=== Begin Enclosure ===

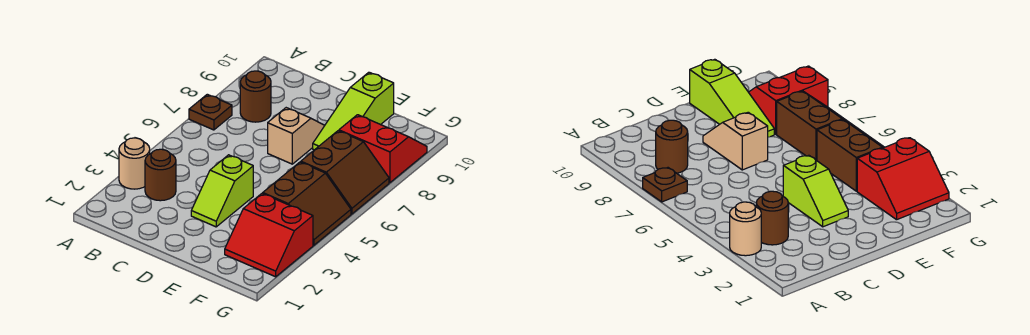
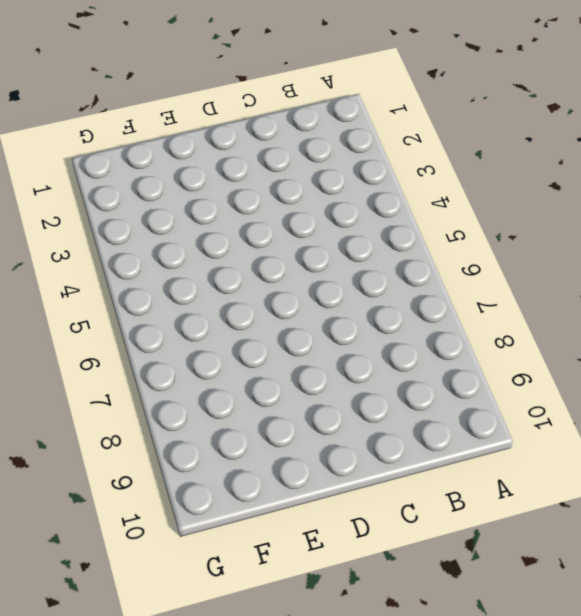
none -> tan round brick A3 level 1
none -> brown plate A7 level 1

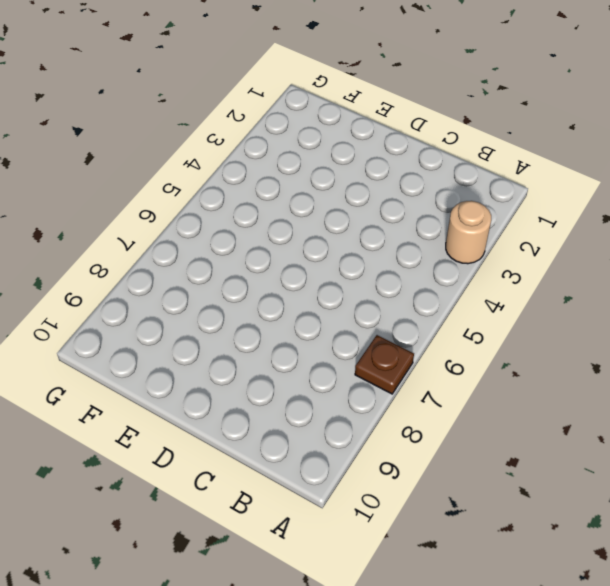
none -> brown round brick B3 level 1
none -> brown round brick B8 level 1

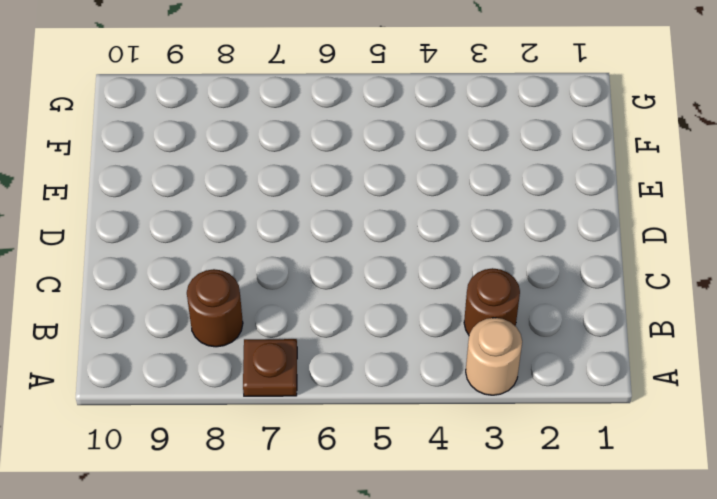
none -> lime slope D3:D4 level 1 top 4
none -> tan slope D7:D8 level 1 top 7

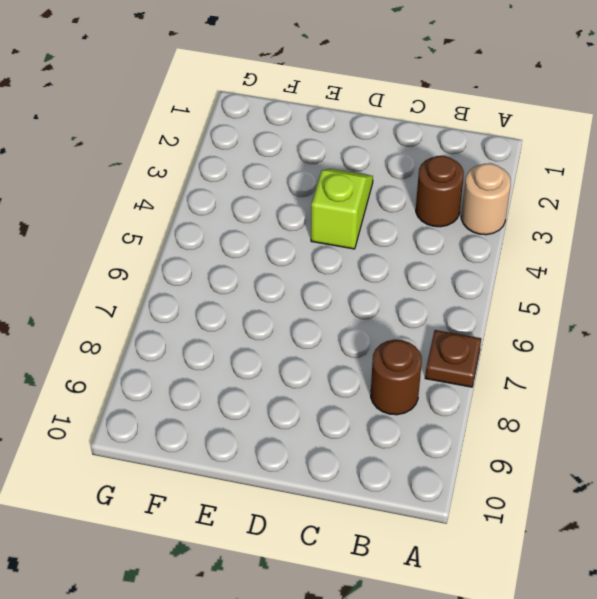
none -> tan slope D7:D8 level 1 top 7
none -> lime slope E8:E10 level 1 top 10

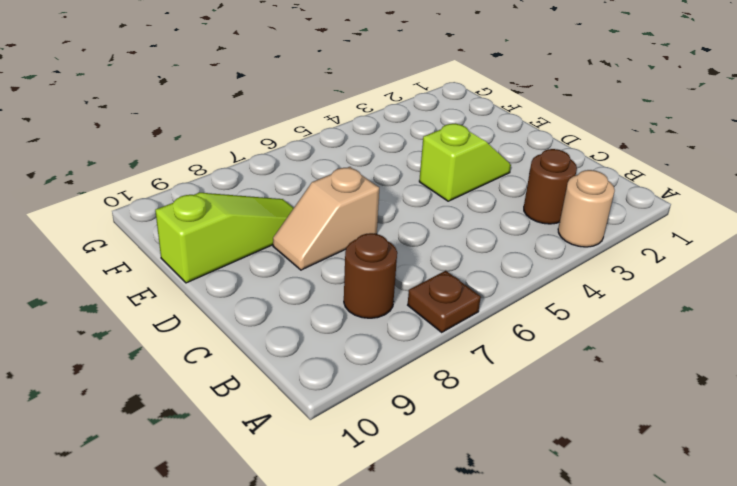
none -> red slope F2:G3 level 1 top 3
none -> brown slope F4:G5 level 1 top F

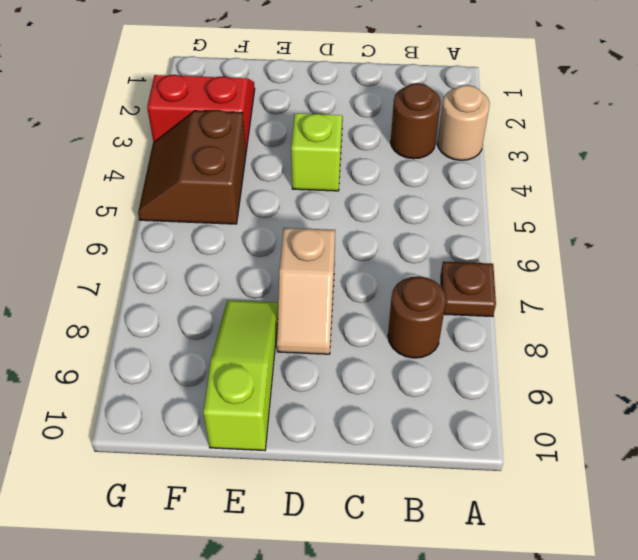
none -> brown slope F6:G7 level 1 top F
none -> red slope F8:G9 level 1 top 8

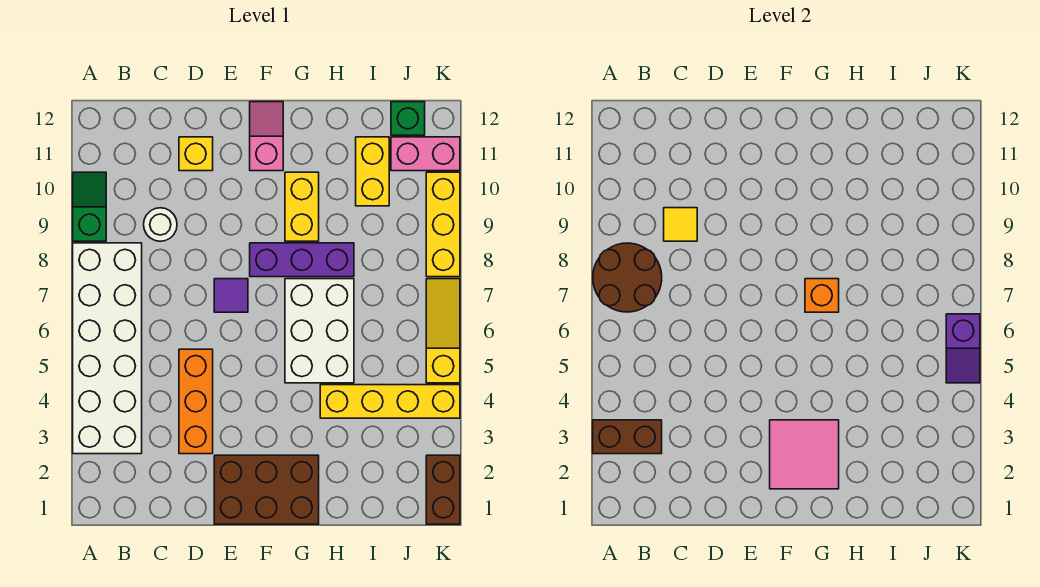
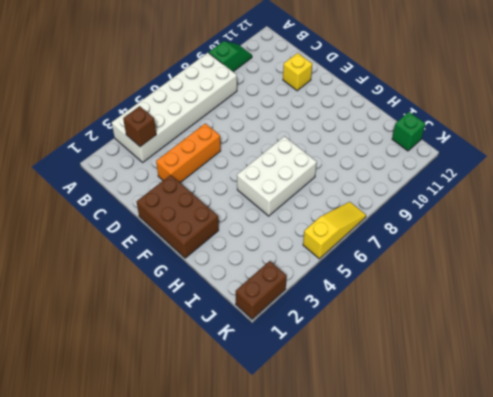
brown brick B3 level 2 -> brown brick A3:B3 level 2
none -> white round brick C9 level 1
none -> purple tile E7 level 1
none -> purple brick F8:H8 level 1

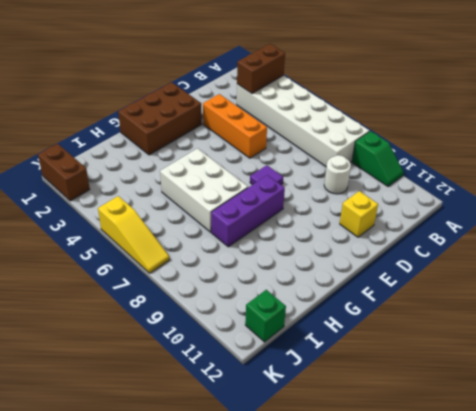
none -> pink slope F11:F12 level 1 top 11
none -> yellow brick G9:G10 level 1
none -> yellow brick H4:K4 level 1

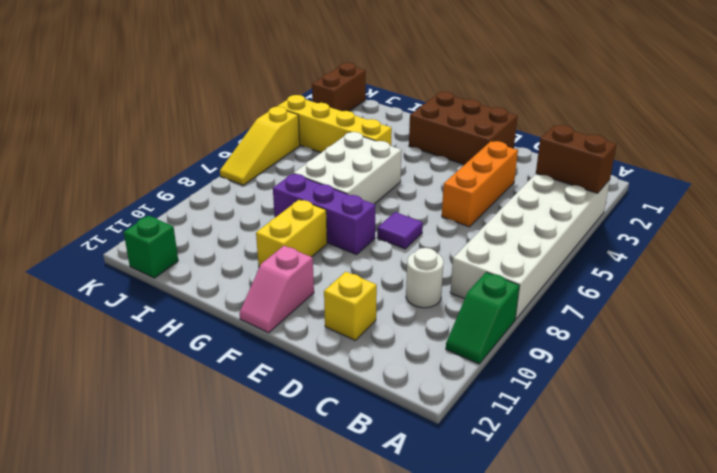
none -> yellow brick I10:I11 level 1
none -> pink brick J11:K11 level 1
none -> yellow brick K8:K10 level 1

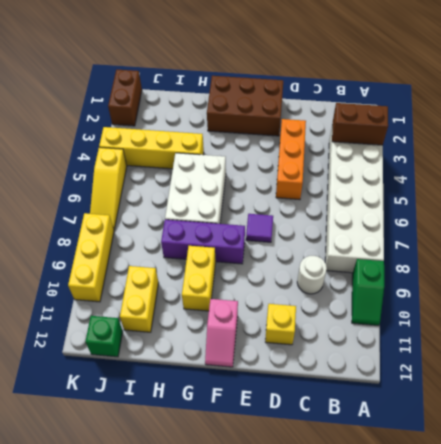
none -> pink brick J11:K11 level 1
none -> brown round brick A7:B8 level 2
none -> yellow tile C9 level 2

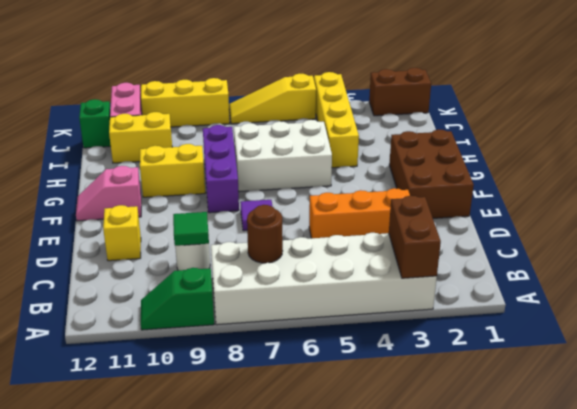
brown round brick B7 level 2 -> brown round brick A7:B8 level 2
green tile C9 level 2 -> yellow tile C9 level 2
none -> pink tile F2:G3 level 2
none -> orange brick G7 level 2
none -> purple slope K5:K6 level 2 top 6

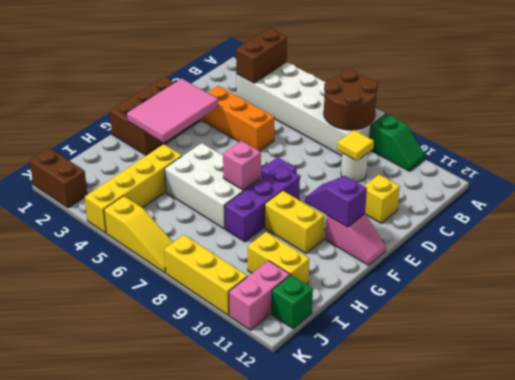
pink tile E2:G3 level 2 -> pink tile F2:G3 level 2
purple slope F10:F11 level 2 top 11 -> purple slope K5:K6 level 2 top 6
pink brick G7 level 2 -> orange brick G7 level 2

=== End Enclosure ===

● Exercise goal: Copy each line above that has the word "orange".

● Response:
none -> orange brick G7 level 2
pink brick G7 level 2 -> orange brick G7 level 2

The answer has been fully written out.